[Opening Exercise material section]
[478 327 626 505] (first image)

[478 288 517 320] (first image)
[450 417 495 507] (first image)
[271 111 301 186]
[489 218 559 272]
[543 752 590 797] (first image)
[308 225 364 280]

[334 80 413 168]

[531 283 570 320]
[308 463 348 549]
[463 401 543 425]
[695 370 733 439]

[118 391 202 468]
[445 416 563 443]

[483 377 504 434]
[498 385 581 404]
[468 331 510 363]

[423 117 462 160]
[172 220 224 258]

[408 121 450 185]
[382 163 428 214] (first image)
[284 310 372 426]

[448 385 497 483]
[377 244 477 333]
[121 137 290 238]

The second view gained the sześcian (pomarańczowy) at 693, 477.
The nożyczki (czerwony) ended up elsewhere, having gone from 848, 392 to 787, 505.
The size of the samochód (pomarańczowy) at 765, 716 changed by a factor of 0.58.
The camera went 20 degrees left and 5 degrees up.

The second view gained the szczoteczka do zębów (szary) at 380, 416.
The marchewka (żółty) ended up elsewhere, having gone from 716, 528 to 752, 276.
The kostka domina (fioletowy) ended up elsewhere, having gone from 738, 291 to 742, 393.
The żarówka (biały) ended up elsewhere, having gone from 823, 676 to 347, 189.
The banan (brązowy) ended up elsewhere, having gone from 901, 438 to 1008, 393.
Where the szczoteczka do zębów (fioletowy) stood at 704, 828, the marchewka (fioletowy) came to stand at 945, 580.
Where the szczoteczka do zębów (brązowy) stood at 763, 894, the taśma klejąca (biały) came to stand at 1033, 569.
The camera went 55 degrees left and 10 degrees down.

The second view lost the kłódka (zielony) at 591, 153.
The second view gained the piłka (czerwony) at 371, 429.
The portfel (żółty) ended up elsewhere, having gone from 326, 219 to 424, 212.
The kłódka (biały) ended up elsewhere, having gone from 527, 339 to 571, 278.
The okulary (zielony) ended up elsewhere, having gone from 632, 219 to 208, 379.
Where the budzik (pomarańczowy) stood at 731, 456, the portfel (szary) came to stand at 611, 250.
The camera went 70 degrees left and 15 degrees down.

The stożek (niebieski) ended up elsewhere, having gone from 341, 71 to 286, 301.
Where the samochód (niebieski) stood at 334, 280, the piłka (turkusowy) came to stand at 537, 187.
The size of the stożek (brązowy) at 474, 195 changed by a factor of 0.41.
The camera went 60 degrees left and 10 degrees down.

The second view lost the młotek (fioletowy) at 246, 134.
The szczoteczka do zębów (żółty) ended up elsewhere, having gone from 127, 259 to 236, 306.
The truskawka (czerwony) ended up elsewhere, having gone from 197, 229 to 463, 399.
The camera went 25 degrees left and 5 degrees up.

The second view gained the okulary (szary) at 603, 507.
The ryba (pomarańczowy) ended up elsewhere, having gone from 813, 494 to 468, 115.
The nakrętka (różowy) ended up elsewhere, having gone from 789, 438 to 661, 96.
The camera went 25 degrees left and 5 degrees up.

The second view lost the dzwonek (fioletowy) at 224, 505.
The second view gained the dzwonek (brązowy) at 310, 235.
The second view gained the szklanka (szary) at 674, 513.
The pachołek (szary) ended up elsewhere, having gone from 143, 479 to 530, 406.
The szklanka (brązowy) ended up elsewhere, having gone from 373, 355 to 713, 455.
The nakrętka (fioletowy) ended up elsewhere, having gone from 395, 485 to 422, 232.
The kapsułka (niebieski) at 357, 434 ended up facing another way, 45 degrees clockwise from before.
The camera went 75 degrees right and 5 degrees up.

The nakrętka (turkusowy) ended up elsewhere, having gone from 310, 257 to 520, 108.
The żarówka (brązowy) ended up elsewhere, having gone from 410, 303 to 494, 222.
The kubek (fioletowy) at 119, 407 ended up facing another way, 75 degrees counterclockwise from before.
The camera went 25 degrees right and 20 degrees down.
[Closing Exercise material section]
● **Problem details**
The lines to copy are those above that contain the string "piłka".

● **Task solution**
The second view gained the piłka (czerwony) at 371, 429.
Where the samochód (niebieski) stood at 334, 280, the piłka (turkusowy) came to stand at 537, 187.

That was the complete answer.